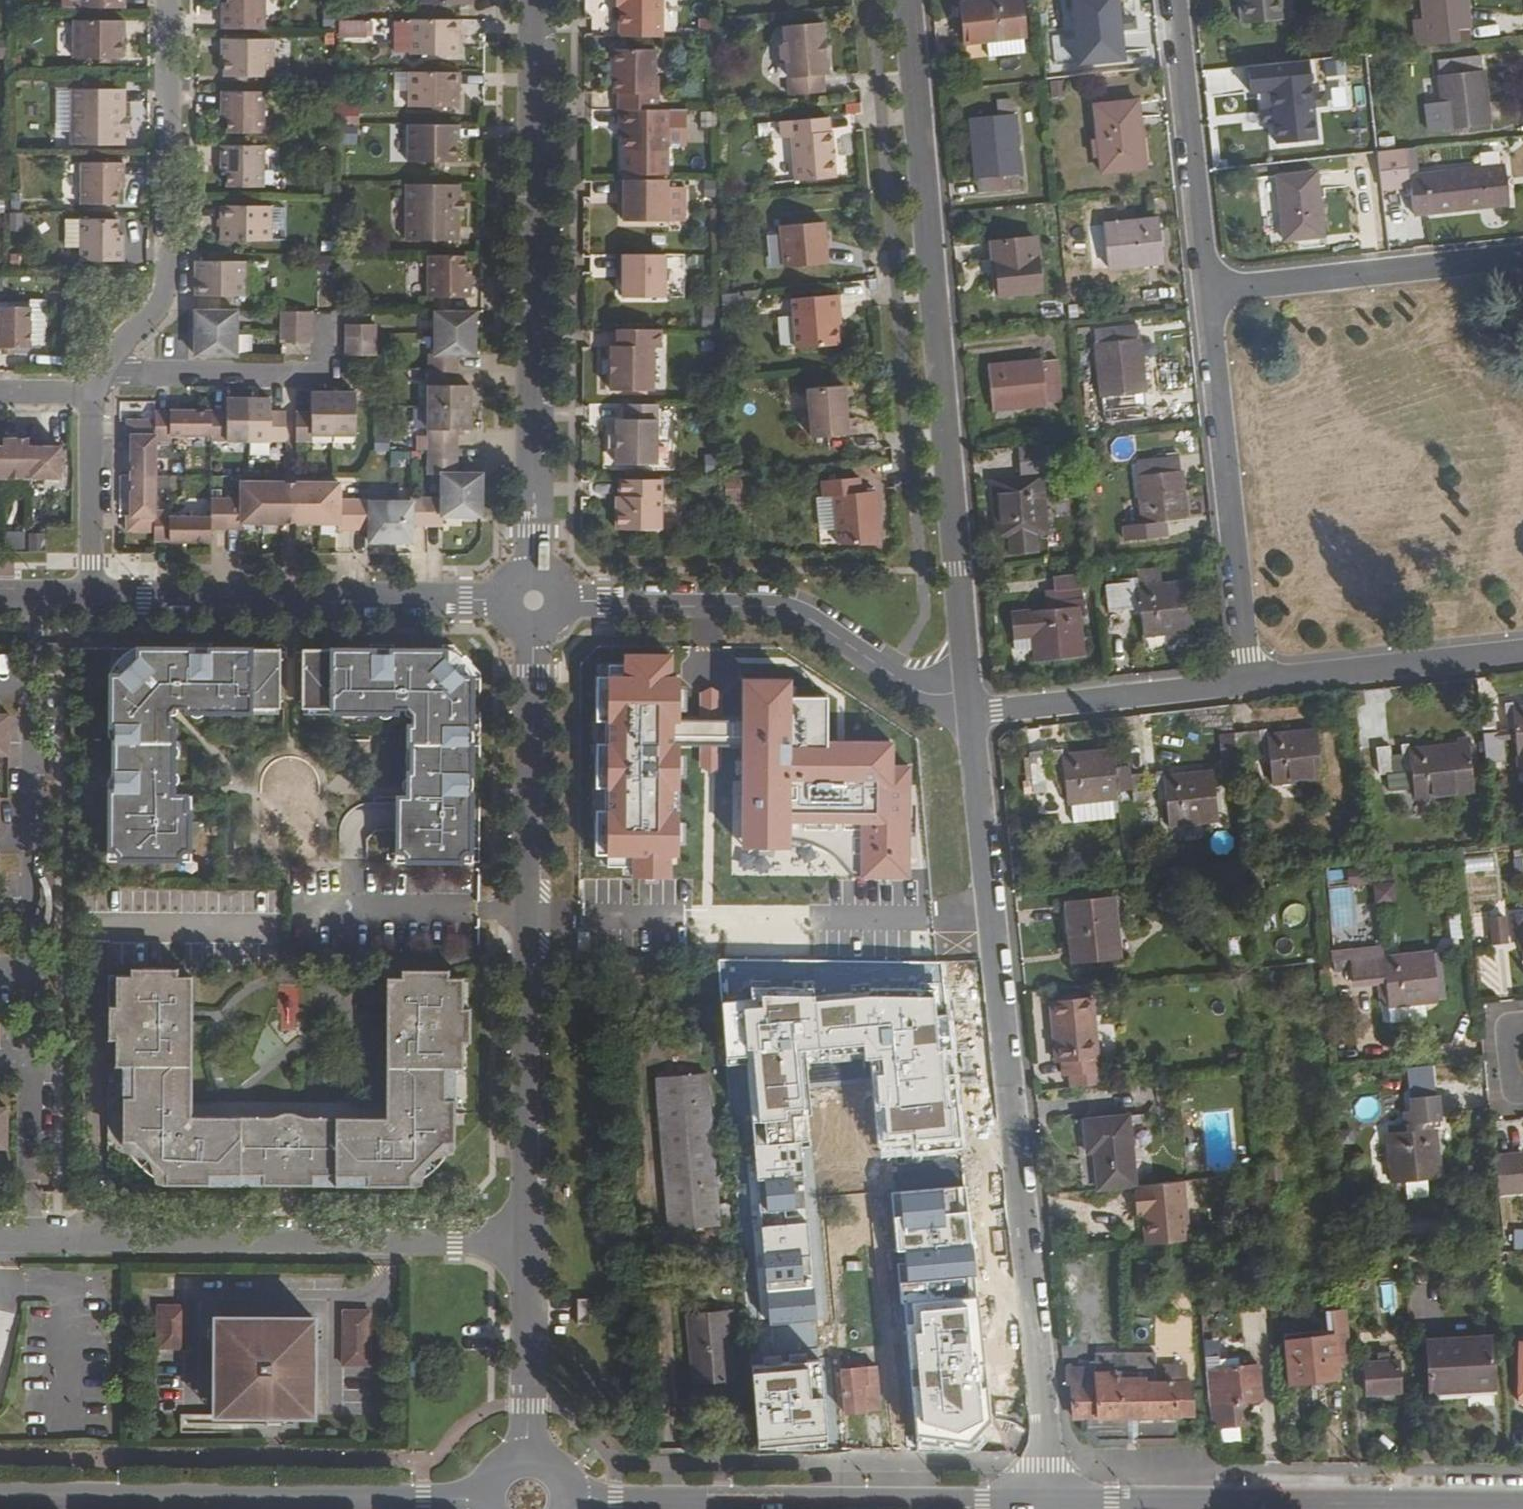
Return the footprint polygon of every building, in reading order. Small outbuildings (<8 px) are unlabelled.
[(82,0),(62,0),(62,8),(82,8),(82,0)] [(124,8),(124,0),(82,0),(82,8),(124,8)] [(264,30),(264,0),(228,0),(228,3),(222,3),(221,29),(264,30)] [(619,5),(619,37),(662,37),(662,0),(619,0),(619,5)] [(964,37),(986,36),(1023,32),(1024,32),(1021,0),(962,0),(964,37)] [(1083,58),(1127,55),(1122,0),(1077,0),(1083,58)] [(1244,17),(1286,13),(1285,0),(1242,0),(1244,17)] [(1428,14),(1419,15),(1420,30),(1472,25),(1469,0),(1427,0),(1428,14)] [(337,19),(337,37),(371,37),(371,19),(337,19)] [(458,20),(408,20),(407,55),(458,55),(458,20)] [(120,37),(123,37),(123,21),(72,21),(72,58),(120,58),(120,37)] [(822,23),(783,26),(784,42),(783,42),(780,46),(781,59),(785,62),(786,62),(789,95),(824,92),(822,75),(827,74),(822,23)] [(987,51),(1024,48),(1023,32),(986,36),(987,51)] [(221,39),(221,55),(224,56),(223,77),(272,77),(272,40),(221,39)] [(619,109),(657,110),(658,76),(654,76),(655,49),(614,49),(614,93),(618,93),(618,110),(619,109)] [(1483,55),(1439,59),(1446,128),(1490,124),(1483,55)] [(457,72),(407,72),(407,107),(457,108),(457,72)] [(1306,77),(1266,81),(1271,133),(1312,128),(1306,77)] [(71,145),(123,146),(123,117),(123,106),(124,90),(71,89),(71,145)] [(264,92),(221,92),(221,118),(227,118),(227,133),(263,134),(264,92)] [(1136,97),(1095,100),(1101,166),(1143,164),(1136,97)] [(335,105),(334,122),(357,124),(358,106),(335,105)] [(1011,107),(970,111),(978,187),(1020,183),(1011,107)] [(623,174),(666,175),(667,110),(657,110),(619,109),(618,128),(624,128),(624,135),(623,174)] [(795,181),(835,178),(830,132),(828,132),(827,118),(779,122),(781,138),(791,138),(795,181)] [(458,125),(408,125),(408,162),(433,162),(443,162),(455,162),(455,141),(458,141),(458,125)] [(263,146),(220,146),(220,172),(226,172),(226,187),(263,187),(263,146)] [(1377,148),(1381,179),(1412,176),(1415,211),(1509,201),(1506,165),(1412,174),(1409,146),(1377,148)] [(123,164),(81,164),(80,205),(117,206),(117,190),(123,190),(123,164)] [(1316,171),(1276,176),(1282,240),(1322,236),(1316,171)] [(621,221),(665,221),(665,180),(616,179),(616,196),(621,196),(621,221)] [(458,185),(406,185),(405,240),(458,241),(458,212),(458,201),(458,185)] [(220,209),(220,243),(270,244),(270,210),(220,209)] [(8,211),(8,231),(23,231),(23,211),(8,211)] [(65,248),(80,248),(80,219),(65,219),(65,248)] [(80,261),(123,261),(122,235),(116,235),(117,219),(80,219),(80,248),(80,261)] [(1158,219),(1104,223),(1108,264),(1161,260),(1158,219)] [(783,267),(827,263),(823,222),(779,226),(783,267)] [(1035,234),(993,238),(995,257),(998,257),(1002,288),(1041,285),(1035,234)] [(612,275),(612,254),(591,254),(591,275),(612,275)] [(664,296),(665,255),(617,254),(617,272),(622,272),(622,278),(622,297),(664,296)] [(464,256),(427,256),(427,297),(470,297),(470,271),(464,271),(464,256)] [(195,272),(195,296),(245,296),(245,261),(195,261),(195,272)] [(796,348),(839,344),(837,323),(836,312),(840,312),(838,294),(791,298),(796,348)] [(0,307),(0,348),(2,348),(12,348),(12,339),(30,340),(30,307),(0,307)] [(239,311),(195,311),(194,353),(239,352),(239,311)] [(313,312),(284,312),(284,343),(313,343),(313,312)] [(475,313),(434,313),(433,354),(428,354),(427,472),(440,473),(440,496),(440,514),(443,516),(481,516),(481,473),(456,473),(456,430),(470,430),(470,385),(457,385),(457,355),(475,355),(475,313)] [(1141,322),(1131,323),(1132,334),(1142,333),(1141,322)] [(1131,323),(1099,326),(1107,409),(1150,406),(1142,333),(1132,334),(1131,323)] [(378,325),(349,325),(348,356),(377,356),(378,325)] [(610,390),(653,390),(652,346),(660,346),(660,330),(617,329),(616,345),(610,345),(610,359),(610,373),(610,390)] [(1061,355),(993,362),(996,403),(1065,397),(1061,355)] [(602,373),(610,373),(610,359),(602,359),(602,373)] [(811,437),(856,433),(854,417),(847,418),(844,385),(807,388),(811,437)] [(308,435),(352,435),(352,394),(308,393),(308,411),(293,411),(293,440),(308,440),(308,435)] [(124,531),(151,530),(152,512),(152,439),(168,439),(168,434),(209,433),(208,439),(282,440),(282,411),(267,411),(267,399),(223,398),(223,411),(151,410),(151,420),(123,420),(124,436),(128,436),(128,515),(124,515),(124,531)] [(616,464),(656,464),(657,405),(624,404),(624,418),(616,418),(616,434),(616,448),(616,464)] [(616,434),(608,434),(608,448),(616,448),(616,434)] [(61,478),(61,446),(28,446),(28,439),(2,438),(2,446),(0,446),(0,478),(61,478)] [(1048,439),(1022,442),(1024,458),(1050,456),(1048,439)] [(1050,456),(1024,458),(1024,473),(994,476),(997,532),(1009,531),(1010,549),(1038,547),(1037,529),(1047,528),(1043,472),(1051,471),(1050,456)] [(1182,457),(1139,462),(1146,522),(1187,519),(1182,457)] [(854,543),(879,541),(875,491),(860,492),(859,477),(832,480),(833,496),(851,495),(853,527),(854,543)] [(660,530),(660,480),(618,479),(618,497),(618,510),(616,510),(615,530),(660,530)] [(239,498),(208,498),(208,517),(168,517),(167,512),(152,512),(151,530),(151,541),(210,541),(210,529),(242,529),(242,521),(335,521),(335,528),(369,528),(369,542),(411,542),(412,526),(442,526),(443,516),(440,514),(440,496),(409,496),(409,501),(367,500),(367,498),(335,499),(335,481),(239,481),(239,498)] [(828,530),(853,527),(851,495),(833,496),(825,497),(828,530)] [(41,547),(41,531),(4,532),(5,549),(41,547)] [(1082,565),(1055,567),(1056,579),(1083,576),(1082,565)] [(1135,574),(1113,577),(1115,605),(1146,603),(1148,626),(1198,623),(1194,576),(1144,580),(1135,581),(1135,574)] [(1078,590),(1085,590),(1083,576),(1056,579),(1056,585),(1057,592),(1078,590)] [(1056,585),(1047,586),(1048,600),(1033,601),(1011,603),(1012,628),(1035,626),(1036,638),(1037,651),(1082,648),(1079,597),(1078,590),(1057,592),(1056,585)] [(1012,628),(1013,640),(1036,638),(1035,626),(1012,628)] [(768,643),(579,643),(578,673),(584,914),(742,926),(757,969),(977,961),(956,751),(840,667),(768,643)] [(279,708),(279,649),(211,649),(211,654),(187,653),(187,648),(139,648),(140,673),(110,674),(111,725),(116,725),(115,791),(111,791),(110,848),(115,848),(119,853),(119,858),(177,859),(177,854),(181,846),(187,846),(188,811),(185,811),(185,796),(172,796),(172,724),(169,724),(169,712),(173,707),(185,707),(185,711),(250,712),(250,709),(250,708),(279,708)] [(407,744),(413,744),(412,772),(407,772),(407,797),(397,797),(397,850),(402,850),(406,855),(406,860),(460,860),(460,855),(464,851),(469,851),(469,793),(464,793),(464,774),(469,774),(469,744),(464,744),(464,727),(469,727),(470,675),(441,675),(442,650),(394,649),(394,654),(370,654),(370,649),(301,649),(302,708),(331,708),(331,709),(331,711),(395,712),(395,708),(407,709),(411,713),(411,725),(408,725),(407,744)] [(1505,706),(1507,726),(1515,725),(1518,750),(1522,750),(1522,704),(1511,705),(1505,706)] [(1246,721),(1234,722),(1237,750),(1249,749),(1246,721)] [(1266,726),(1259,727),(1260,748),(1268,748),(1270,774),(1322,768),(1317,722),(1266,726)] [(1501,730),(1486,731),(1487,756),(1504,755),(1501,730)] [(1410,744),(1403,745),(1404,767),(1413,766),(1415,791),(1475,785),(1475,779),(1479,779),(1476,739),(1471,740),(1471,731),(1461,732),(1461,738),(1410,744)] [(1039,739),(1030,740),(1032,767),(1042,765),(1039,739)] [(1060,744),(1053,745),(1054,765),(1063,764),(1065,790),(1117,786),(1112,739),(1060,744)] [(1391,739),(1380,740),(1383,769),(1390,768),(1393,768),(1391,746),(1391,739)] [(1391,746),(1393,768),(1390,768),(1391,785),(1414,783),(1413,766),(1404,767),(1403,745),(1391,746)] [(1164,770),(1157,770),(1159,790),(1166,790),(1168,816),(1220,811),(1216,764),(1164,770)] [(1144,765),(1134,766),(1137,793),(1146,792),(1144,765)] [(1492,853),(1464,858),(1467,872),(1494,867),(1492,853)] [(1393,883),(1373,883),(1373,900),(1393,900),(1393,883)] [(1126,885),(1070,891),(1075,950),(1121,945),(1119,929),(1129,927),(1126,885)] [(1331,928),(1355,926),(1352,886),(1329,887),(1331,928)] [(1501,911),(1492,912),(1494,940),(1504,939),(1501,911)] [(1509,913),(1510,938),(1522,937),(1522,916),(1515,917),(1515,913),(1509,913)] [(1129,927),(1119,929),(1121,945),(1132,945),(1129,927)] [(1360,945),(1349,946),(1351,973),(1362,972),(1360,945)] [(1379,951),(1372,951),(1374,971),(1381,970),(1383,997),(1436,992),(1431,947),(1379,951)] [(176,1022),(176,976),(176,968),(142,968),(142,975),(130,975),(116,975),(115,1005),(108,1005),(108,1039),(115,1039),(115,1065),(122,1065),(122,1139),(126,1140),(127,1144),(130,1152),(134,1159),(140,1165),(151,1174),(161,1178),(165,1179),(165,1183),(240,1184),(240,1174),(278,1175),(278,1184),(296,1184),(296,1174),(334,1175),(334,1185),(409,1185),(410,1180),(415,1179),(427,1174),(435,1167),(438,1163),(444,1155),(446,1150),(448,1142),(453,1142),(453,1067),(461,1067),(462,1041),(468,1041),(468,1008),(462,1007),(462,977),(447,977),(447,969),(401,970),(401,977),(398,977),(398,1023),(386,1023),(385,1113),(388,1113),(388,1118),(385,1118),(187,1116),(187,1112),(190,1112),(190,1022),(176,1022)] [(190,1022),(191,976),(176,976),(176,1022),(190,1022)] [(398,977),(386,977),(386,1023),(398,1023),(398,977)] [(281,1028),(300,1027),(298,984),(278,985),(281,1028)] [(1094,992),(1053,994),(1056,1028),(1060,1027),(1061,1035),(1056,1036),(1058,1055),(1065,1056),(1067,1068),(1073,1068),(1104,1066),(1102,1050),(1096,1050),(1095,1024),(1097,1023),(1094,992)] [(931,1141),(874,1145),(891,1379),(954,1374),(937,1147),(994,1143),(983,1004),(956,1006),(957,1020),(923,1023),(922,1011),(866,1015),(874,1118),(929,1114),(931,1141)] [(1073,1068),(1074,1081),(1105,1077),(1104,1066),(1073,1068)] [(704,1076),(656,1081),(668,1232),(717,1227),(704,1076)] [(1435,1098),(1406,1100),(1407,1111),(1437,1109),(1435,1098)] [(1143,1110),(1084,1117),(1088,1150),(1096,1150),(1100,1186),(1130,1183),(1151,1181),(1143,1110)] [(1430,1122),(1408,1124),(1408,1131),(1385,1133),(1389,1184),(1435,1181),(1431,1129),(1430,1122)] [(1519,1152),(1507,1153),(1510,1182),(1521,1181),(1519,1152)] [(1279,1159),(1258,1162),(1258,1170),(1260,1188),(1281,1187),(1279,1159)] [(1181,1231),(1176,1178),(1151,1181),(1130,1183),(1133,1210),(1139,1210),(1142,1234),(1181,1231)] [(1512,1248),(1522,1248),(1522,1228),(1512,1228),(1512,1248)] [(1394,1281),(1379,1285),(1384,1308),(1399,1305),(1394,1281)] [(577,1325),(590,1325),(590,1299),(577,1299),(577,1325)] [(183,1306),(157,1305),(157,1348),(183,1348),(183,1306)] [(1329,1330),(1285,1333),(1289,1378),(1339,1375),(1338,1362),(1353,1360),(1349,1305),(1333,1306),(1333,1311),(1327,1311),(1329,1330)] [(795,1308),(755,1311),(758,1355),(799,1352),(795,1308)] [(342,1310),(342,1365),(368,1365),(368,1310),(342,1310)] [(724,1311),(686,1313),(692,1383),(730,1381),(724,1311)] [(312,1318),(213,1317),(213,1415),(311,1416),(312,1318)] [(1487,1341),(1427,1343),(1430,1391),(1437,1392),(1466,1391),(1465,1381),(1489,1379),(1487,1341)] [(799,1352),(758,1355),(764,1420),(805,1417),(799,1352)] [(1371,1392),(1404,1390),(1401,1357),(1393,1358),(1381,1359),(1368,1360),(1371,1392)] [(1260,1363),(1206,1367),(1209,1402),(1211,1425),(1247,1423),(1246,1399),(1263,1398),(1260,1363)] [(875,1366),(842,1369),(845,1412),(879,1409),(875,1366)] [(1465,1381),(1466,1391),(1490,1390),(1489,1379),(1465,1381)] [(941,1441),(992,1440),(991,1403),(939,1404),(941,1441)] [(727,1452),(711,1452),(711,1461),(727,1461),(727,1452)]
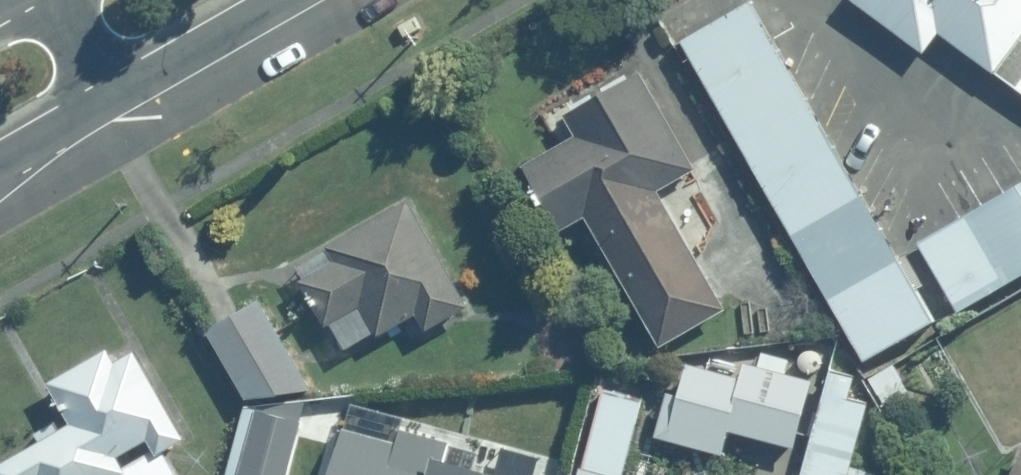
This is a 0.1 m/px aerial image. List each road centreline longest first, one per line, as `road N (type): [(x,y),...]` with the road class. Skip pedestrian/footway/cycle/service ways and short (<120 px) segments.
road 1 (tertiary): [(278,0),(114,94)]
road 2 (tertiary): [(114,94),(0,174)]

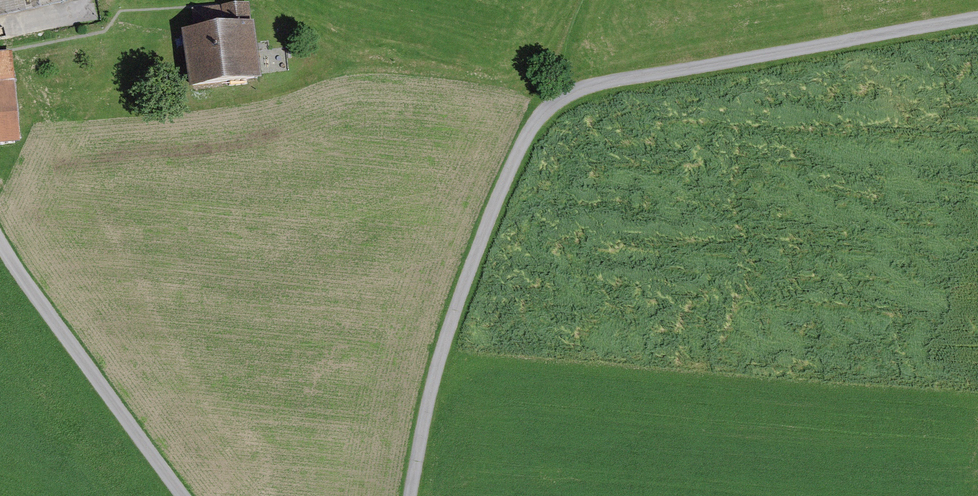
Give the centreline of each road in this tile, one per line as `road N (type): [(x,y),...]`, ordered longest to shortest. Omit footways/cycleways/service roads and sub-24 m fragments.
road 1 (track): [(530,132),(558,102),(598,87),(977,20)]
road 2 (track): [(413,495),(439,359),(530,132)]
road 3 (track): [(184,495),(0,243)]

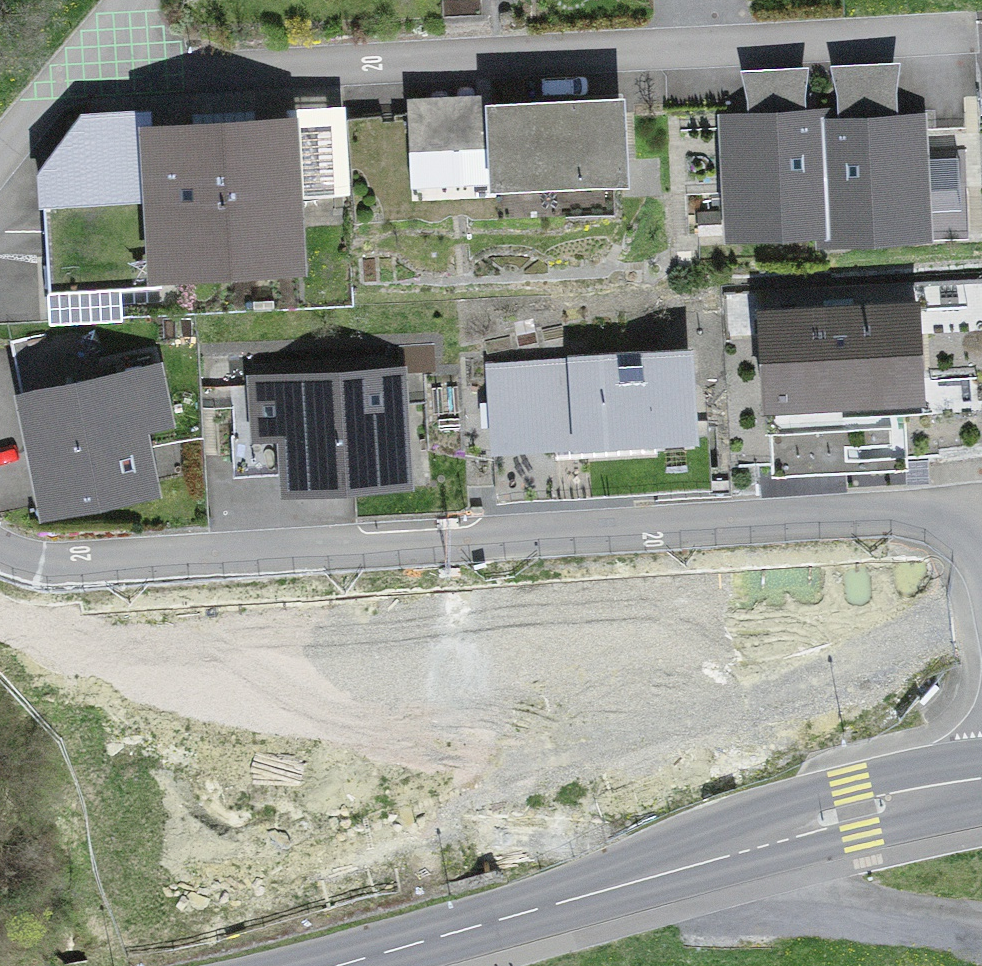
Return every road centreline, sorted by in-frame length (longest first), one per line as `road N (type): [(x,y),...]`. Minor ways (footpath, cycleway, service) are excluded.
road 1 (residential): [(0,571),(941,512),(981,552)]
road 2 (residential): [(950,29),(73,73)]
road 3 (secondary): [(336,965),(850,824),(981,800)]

┄┄┄┄┄┄

◆ TASK OBJECTIVE: Could you return each line, unchanged, from the line containing "Give the centreline" through the last line of the entries above, leaving out the pictures?

◆ THE ANSWER:
Give the centreline of each road in this tile, one per line as `road N (type): [(x,y),...]`, ordered longest to shortest. Omit footways/cycleways/service roads and sub-24 m fragments.
road 1 (track): [(530,132),(558,102),(598,87),(977,20)]
road 2 (track): [(413,495),(439,359),(530,132)]
road 3 (track): [(184,495),(0,243)]

Return every road centreline, sorted by in-frame length (longest first), one per line as `road N (type): [(x,y),...]`. Minor ways (footpath, cycleway, service) are excluded.
road 1 (residential): [(0,571),(941,512),(981,552)]
road 2 (residential): [(950,29),(73,73)]
road 3 (secondary): [(336,965),(850,824),(981,800)]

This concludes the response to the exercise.